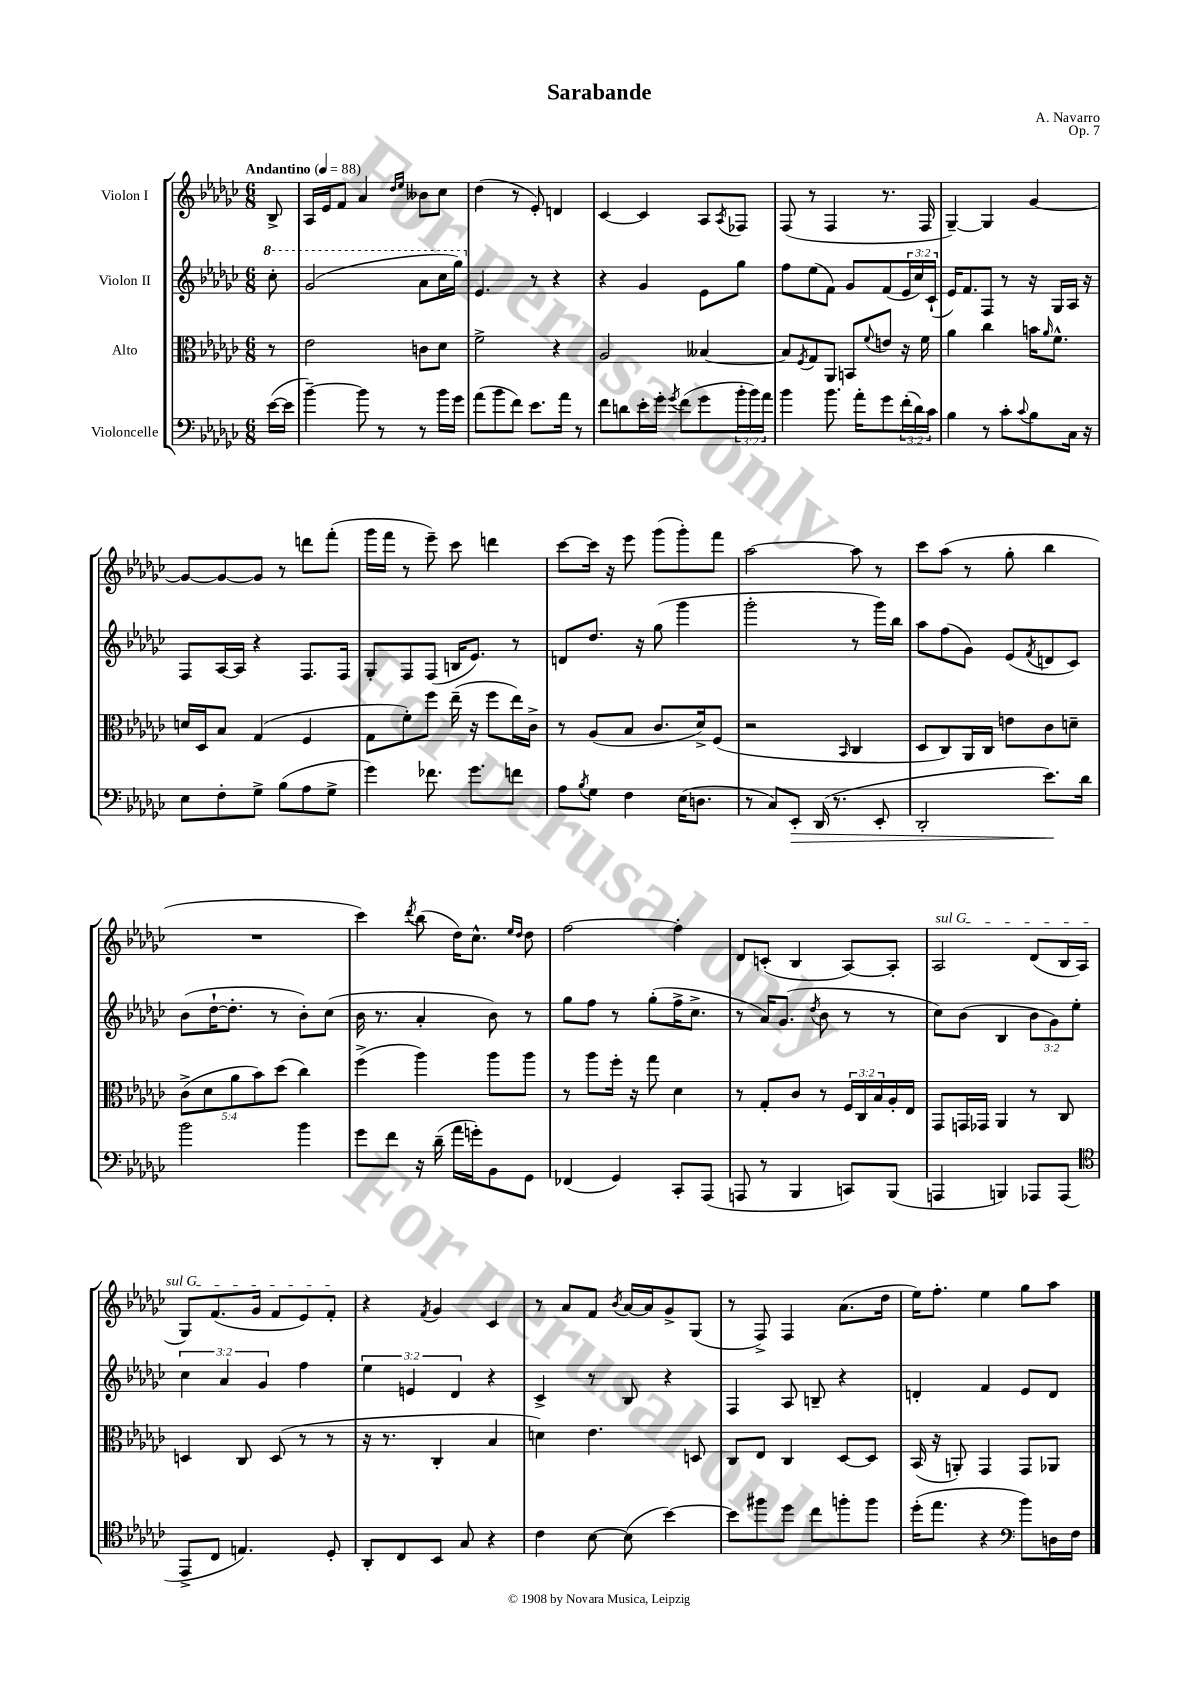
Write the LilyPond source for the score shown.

\header { title = "Sarabande" composer = "A. Navarro" opus = "Op. 7" }
<<
\new StaffGroup <<
\new Staff = "s0" \with { instrumentName = "Violon I" } {
    \clef treble \key ges \major \numericTimeSignature \time 6/8 \partial 8 \tempo "Andantino" 4 = 88
    bes8-> |
    aes16 ees'16 f'8 aes'4 \grace { des''16 ees''16 } beses'8 ces''8 |
    des''4( r8 ees'8-.) d'4 |
    ces'4~ ces'4 aes8 \acciaccatura { aes8 } fes8 |
    f8( r8 f4 r8. f16 |
    ges4~--) ges4 ges'4~ |
    ges'8~ ges'8~ ges'8 r8 d'''8 f'''8-.( |
    ges'''16 f'''16 r8 ees'''8--) ces'''8 d'''4 |
    ces'''8~ ces'''16 r16 ees'''8 ges'''8( ges'''8-.) f'''8 |
    aes''2~ aes''8 r8 |
    ces'''8 aes''8( r8 ges''8-. bes''4 |
    R2. |
    ces'''4) \acciaccatura { des'''8 } bes''8( des''16) ces''8.-^ \grace { ees''16 des''16 } des''8 |
    f''2~ f''4-. |
    des'8 c'8-.( bes4 aes8~) aes8-. |
    \once \override TextSpanner.bound-details.left.text = \markup { \italic "sul G" } aes2\startTextSpan des'8( bes16 aes16 |
    ges8) f'8.( ges'16 f'8 ees'8) f'8-.\stopTextSpan |
    r4 \acciaccatura { f'8 } ges'4 ces'4 |
    r8 aes'8 f'8 \acciaccatura { bes'8 } aes'16~ aes'16 ges'8-> ges8( |
    r8 f8->) f4 aes'8.( des''16 |
    ees''16) f''8.-. ees''4 ges''8 aes''8 \bar "|." |
}
\new Staff = "s1" \with { instrumentName = "Violon II" } {
    \clef treble \key ges \major \numericTimeSignature \time 6/8 \override Staff.TupletNumber.text = #tuplet-number::calc-fraction-text \partial 8
    \ottava #1 ces'''8-. |
    ges''2( aes''8 ces'''16 ges'''16) \ottava #0 |
    ees'4. r8 r4 |
    r4 ges'4 ees'8 ges''8 |
    f''8 ees''8( f'8) ges'8 f'8( \tuplet 3/2 { ees'16 ces''16) ces'16-!( } |
    ees'16) f'8. f8 r8 r16 ges16 aes16 r16 |
    f8 aes16~ aes16 r4 f8. f16 |
    ges8-. f8 f8( b16 ees'8.) r8 |
    d'8 des''8. r16 ges''8( ges'''4 |
    ges'''2-. r8 ges'''16) bes''16 |
    aes''8 f''8( ges'8) ees'8( \acciaccatura { f'8 } d'8 ces'8) |
    bes'8( des''16~-! des''8.-. r8 bes'8-.) ces''8( |
    bes'16 r8. aes'4-. bes'8) r8 |
    ges''8 f''8 r8 ges''8-.( f''16-> ces''8.-> |
    r8 aes'16) ges'8.( \acciaccatura { des''8 } bes'8 r8 r8 |
    ces''8) bes'8( bes4 \tuplet 3/2 { bes'8 ges'8) ees''8-. } |
    \tuplet 3/2 { ces''4 aes'4 ges'4 } f''4 |
    \tuplet 3/2 { ees''4 e'4 des'4 } r4 |
    ces'4-> r8 bes8 r4 |
    f4 aes8 b8-- r4 |
    d'4-. f'4 ees'8 d'8 \bar "|." |
}
\new Staff = "s2" \with { instrumentName = "Alto" } {
    \clef alto \key ges \major \numericTimeSignature \time 6/8 \override Staff.TupletNumber.text = #tuplet-number::calc-fraction-text \partial 8
    r8 |
    ees'2 c'8 des'8 |
    f'2-> r4 |
    aes2 beses4~ |
    beses8 \acciaccatura { f8 } ges8 aes,8 b,8 \appoggiatura { f'8 } e'8 r16 f'16 |
    aes'4 ces''4 b'16 \grace { aes'16 } f'8.-^ |
    d'16 des16 bes8 ges4( f4 |
    ges8 f'8-.) f''8 ees''16--( r16 f''8 ees''16) ces'16-> |
    r8 aes8( bes8 ces'8. des'16->) f8( |
    r2 \grace { bes,16 } ces4 |
    des8 ces8) aes,16 ces16 e'8 ces'8 d'8-- |
    \tuplet 5/4 { ces'8->( des'8 aes'8 bes'8) des''8( } ces''4) |
    f''4->( aes''4) aes''8 aes''8 |
    r8 aes''8 f''16-. r16 ges''8 des'4 |
    r8 ges8-. ces'8 r8 \tuplet 3/2 { f16 ces16 bes16 } aes16-. ees16 |
    ges,8 g,16 ges,16 aes,4 r8 ces8 |
    d4 ces8 d8( r8 r8 |
    r16 r8. ces4-. bes4 |
    d'4) ees'4. d8 |
    ces8 ees8 ces4 des8~ des8 |
    bes,16( r16 a,8-.) ges,4 ges,8 aes,8 \bar "|." |
}
\new Staff = "s3" \with { instrumentName = "Violoncelle" } {
    \clef bass \key ges \major \numericTimeSignature \time 6/8 \override Staff.TupletNumber.text = #tuplet-number::calc-fraction-text \partial 8
    ees'16~( ees'16 |
    bes'4~--) bes'8 r8 r8 bes'16 ges'16 |
    aes'8( bes'8 f'8) ees'8. aes'16 r8 |
    f'8 d'8 ees'16-. ges'16-. \acciaccatura { ges'8 } f'8( ges'8 \tuplet 3/2 { bes'16-. bes'16) aes'16 } |
    bes'4 bes'8. aes'16-. ges'8 \tuplet 3/2 { f'16-.( des'16) ces'16 } |
    bes4 r8 ces'8-. \appoggiatura { ces'8 } bes8 ces16 r16 |
    ees8 f8-. ges8-> bes8( aes8 ges8-> |
    ges'4) fes'8. ges'8. f'8 |
    aes8 \acciaccatura { bes8 } ges8 f4 ees16( d8. |
    r8 ces8) ees,8-.\> des,16( r8. ees,8-. |
    des,2-. ees'8.\!) des'16 |
    bes'2 bes'4 |
    ges'8 f'8 r16 des'16--( aes'16 g'16-.) bes,8 ges,8 |
    fes,4( ges,4) ces,8-. aes,,8( |
    a,,8 r8 bes,,4 c,8) bes,,8( |
    a,,4 b,,4) aes,,8 aes,,8( |
    \clef tenor ees,8-> ces8 e4.) des8-. |
    aes,8-. ces8 bes,8 ges8 r4 |
    ces'4 bes8~ bes8( bes'4~) |
    bes'8 fis''8 des''8 ces''8 f''8-. f''8 |
    des''16-.( ees''8. r4 \clef bass bes'8) d16 f16 \bar "|." |
}
>>
>>
\layout { \context { \Score \remove "Bar_number_engraver" } }
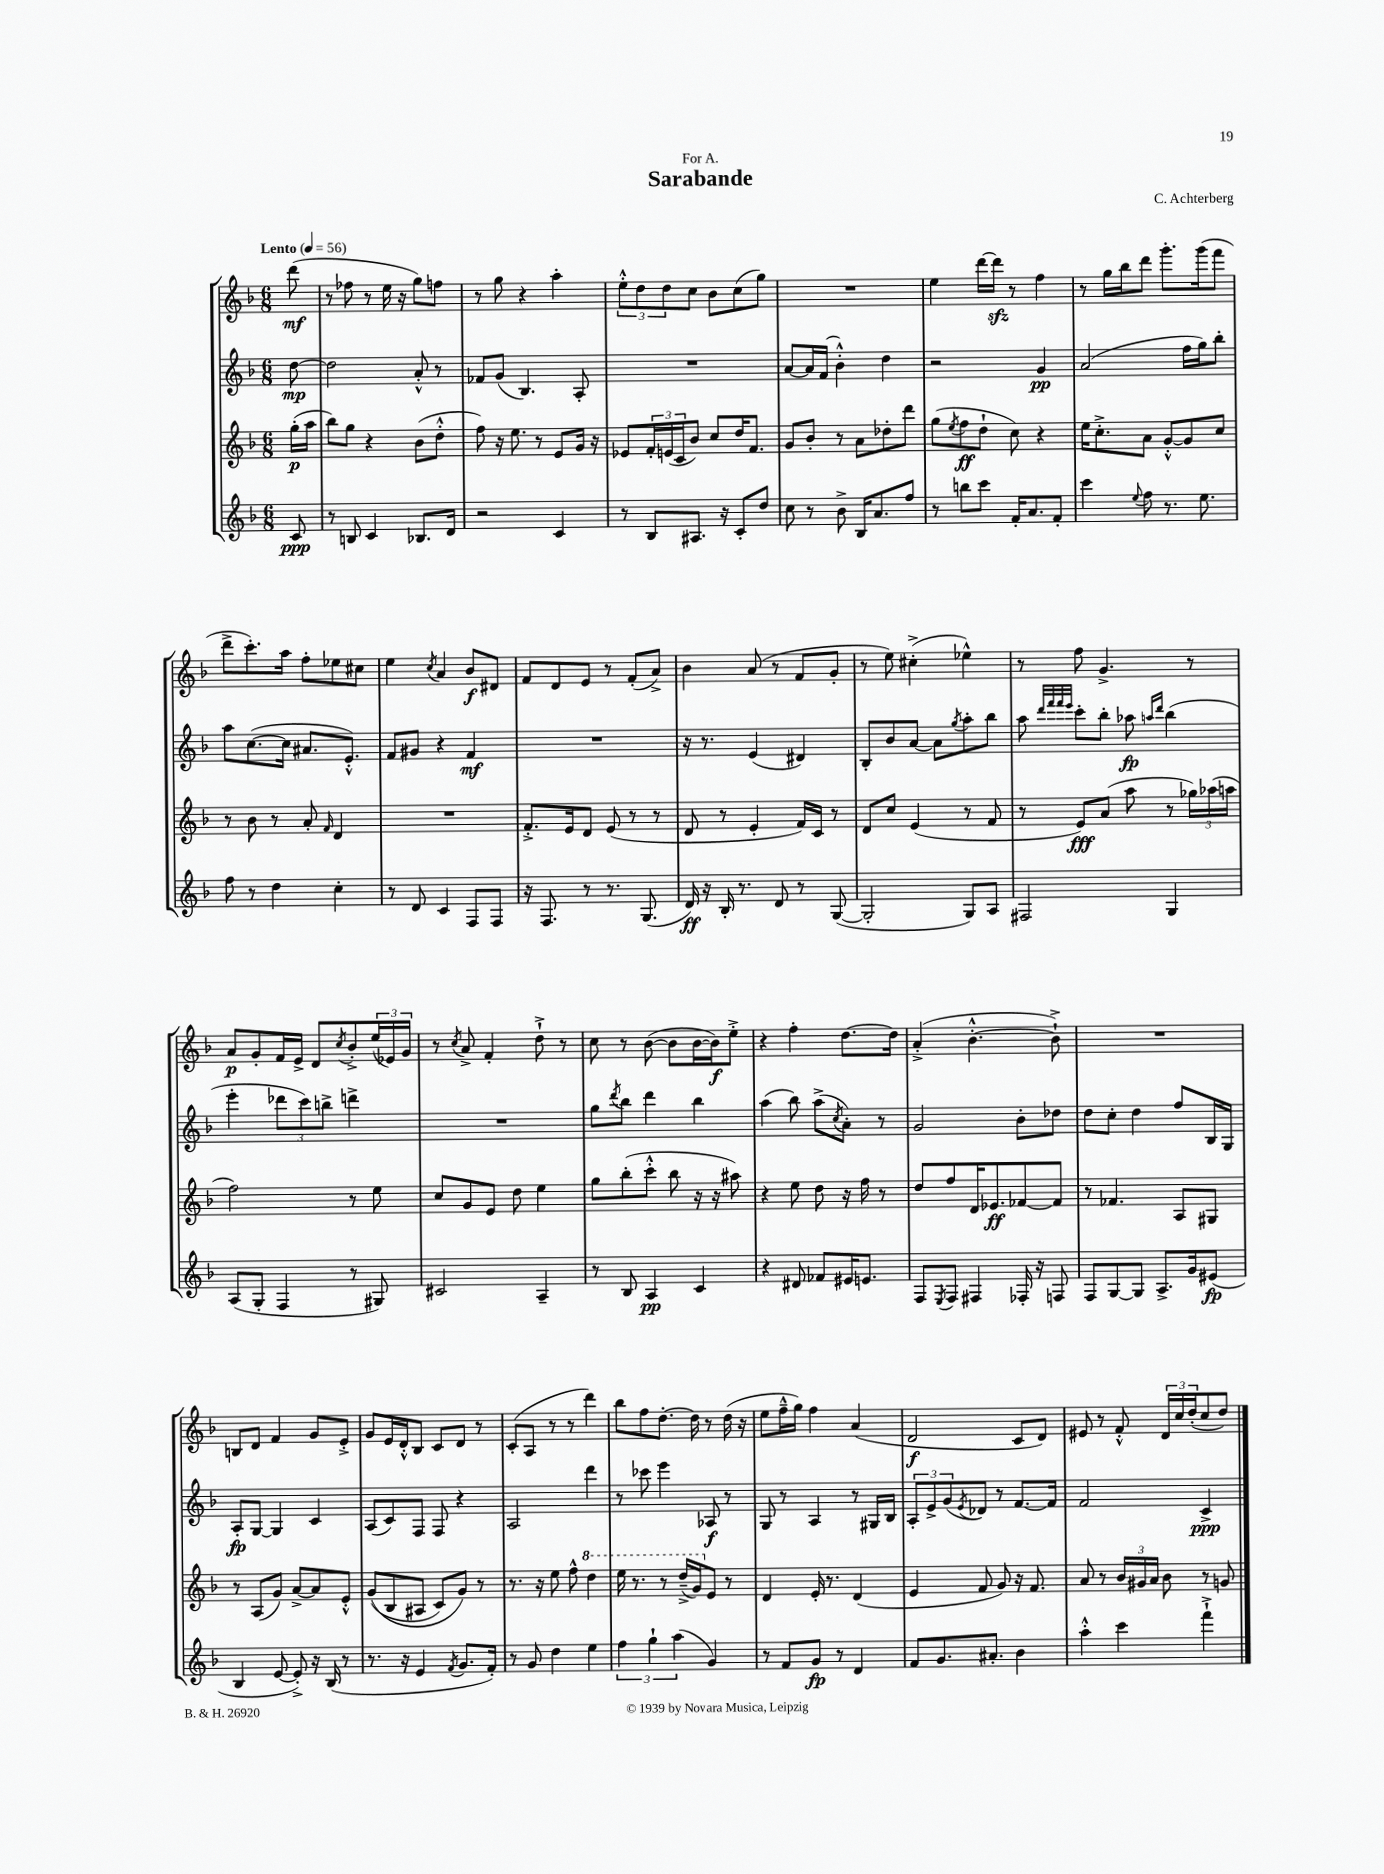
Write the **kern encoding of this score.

**kern	**kern	**kern	**kern
*staff4	*staff3	*staff2	*staff1
*clefG2	*clefG2	*clefG2	*clefG2
*k[b-]	*k[b-]	*k[b-]	*k[b-]
*M6/8	*M6/8	*M6/8	*M6/8
*MM56	*MM56	*MM56	*MM56
8c/	(16gg'\LL	[8dd\	(8ddd\
.	16aa\JJ	.	.
=	=	=	=
8r	8bb-\L)	2dd\]	8r
8B/	8gg\J	.	8ff-\
4c/	4r	.	8r
.	.	.	16ee\
.	.	.	16r
8.B-/L	(8b-\L	8a'^^/	8gg\L)
.	8dd'^^\J	8r	8ff\J
16d/Jk	.	.	.
=	=	=	=
2r	8ff\)	8f-/L	8r
.	16r	(8g/J	8gg\
.	8.ee\	.	.
.	.	4.B-/)	4r
.	8r	.	.
4c/	8e/L	.	4aa'\
.	16g/Jk	8A'/	.
.	16r	.	.
=	=	=	=
8r	8e-/L	2.r	12ee'^^\L
.	.	.	12dd\
8B-/L	24f'/L	.	.
.	(24e/	.	12dd\
.	24c/J	.	.
8.A#/J	8b-/J)	.	8cc\J
.	8cc/L	.	8b-\L
16r	.	.	.
8c'/L	16dd/K	.	(8cc\
.	8.f/J	.	.
8dd/J	.	.	8gg\J)
=	=	=	=
8cc\	8g/L	[8a/L	2.r
8r	8b-'/J	16a/]L	.
.	.	(16f/JJ	.
8b-^\	8r	4b-'^^\)	.
16B-/LK	8a\L	.	.
8.a/	.	.	.
.	8dd-'\	4dd\	.
8ff/J	8ddd\J	.	.
=	=	=	=
8r	(8gg\L	2r	4ee\
.	8qee/	.	.
8bb\L	8ff\	.	.
8ccc\J	8dd`\J	.	[16ddd\LL
.	.	.	16ddd\]JJ
16f'/LK	8cc\)	.	8r
8.a/	.	.	.
.	4r	4g/	4ff\
8f'/J	.	.	.
=	=	=	=
4ccc\	16ee\LK	(2a/	8r
.	8.cc'^\	.	.
.	.	.	16gg\LL
.	.	.	16bb-\J
8qqee/	.	.	.
8ff\	8a\J	.	8ddd\J
8.r	[8g'^^/L	.	8.ggg'\L
.	8g/]	16ff\LL	.
8.ee\	.	16gg\J)	(16ggg\k
.	8cc/J	8bb-'\J	8fff\J
=	=	=	=
8ff\	8r	8aa\L	8ddd^\L
8r	8b-\	([8.cc\	8.ccc'\)
4dd\	8r	.	.
.	.	16cc\]Jk	16aa\Jk
.	8a'/	8.a#/L	8ff'\L
.	16qqf/	.	.
4cc'\	4d/	.	8ee-\
.	.	8.e'^^/J)	.
.	.	.	8cc#\J
=	=	=	=
8r	2.r	8f/L	4ee\
8d/	.	8g#/J	.
.	.	.	8qcc/
4c/	.	4r	4a/
8F/L	.	4f/	8b-/L
8F/J	.	.	8d#/J
=	=	=	=
16r	8.f'^/L	2.r	8f/L
8.F/	.	.	.
.	.	.	8d/
.	16e/k	.	.
8r	8d/J	.	8e/J
8.r	(8e/	.	8r
.	8r	.	(8f'/L
(8.G/	.	.	.
.	8r	.	8a^/J)
=	=	=	=
16d/)	8d/	16r	4b-\
16r	.	8.r	.
16B-'/	8r	.	.
8.r	.	.	.
.	4e'/	(4e/	(8a/
8d/	.	.	8r
8r	16f/LL)	4d#/)	8f/L
.	16c/JJ	.	.
([8G/	8r	.	8g'/J
=	=	=	=
2G'/]	8d/L	8B-'/L	8r
.	8cc/J	8b-/	8ee\)
.	(4e/	[8a/J	(4cc#'^\
.	.	8a\]L	.
.	.	8qgg/	.
8G/L)	8r	8aa'\	4ee-^^\)
8A/J	8f/	8bb-\J	.
=	=	=	=
2F#/	8r	8aa\	8r
.	.	32qqddd/LLL	.
.	.	32qqfff/	.
.	.	32qqfff/	.
.	.	32qqeee/JJJ	.
.	8e/L)	8ccc'\L	8ff\
.	(8a/J	8bb-'\J	4.g^/
.	8aa\	8aa-\	.
.	.	16qqaa/LL	.
.	.	16qqddd/JJ	.
4G/	8r	(4bb-\	.
.	24gg-\LL)	.	8r
.	(24aa-\	.	.
.	24aa\JJ	.	.
=	=	=	=
(8A/L	2ff\)	4eee'\	8a/L
8G'/J	.	.	8g'/
4F/	.	12ddd-\L	16f/L
.	.	.	16e^/JJ
.	.	12ccc\)	.
.	.	.	8d/L
.	.	12bb^\J	.
.	.	.	8qcc/
8r	8r	4ddd^\	8b-'^/
8G#/)	8ee\	.	(24ee/L
.	.	.	24e-/)
.	.	.	24g/JJ
=	=	=	=
2c#/	8cc/L	2.r	8r
.	.	.	8qcc/
.	8g/	.	8a^/
.	8e/J	.	4f'/
.	8dd\	.	.
4A~/	4ee\	.	8dd`^\
.	.	.	8r
=	=	=	=
8r	8gg\L	8gg\L	8cc\
.	.	8qddd/	.
8B-/	(8bb-'\	8bb-\J	8r
4A/	8ccc'^^\J	4ddd\	([8b-\
.	8bb-\	.	8b-\]L
4c/	16r	4bb-\	[16b-\L
.	16r	.	16b-\]J)
.	8aa#\)	.	8ee'^\J
=	=	=	=
4r	4r	(4aa\	4r
8d#/	8ee\	8bb-\)	4ff'\
8f-/L	8dd\	(8aa^\L	.
.	.	8qcc/	.
16e#/K	16r	8a'\J)	[8.dd\L
8.e/J	16ff\	.	.
.	8r	8r	.
.	.	.	16dd\]Jk
=	=	=	=
8F/L	8dd/L	2g/	(4a'^/
8qE/	.	.	.
8F/J	8ff/	.	.
4F#/	16d/K	.	[4.b-'^^\
.	8.e-/	.	.
16F-'/	[8f-/	8b-'\L	.
16r	.	.	.
8F/	8f-/]J	8dd-\J	8b-`^\])
=	=	=	=
8F/L	8r	8dd\L	2.r
[8G/	4.f-/	8cc'\J	.
8G/]J	.	4dd\	.
8.A^/L	.	.	.
.	8A/L	8ff/L	.
16g/k	.	.	.
(8e#/J	8G#/J	16B-/L	.
.	.	16G/JJ	.
=	=	=	=
4B-/	8r	8A'/L	8B/L
.	(8A/L	[8G/J	8d/J
[8e/	8g/J)	4G/]	4f/
8e'^/])	[8a^/L	.	.
16r	8a/]	4c/	8g/L
(16B-/	.	.	.
8r	8e'^^/J	.	8e'^/J
=	=	=	=
8.r	&((8g/L	(8A/L	8g/L
.	8B-/	8c/)	16e/L
16r	.	.	16d'^^/J
4e/	8A#/J	8F/J	8B-/J
.	8c/L)	8F/	8c/L
8qf/	.	.	.
8.g/L	8g/J&)	4r	8d/J
.	8r	.	8r
16f'/Jk)	.	.	.
=	=	=	=
8r	8.r	2A/	(8c'/L
8g/	.	.	8A/J
.	16r	.	.
4dd\	8ee\	.	8r
.	8ff^^\	.	8r
4ee\	4ddd\	4ddd\	4ddd\)
=	=	=	=
6ff\	16eee\	8r	8bb-\L
.	8.r	.	.
.	.	8ccc-\	8ff\
6gg`\	.	.	.
.	8r	4eee\	[8.dd'\J
(6aa\	.	.	.
.	(16ddd~^/LL	.	.
.	16gg/J)	.	16dd\]
4g/)	8e/J	8A-/	8r
.	8r	8r	(16dd\
.	.	.	16r
=	=	=	=
8r	4d/	8G/	8ee\L
8f/L	.	8r	16ff~^^\L
.	.	.	16gg\JJ)
8g/J	16e'/	4A/	4ff\
.	8.r	.	.
8r	.	.	.
4d/	(4d/	8r	(4a/
.	.	16G#/LL	.
.	.	16B-/JJ	.
=	=	=	=
8f/L	4e/	12A'/L	2d/
.	.	12e^/	.
8.g/	.	.	.
.	.	(12g/	.
.	.	8qe/	.
.	8f/	8d-/J)	.
8.a#'/J	.	.	.
.	8g/)	8r	.
4b-\	16r	[8.f/L	8c/L
.	8.f/	.	.
.	.	.	8d/J)
.	.	16f/]Jk	.
=	=	=	=
4aa'^^\	8a/	2f/	8e#/
.	8r	.	8r
4ccc\	24b-/LL	.	8f'^^/
.	24g#/	.	.
.	24a/JJ	.	.
.	8b-\	.	24d/LL
.	.	.	24cc/
.	.	.	(24dd'/J
4fff`^\	8r	4c^/	8cc/
.	8g/	.	8dd/J)
==	==	==	==
*-	*-	*-	*-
■ ■ ■ ■ ■
* The exercise
List every line in the rows above that contains the word "appoggiatura", copying each line in full.

* Task result
    beses8 \acciaccatura { f8 } ges8 aes,8 b,8 \appoggiatura { f'8 } e'8 r16 f'16 |
    bes4 r8 ces'8-. \appoggiatura { ces'8 } bes8 ces16 r16 |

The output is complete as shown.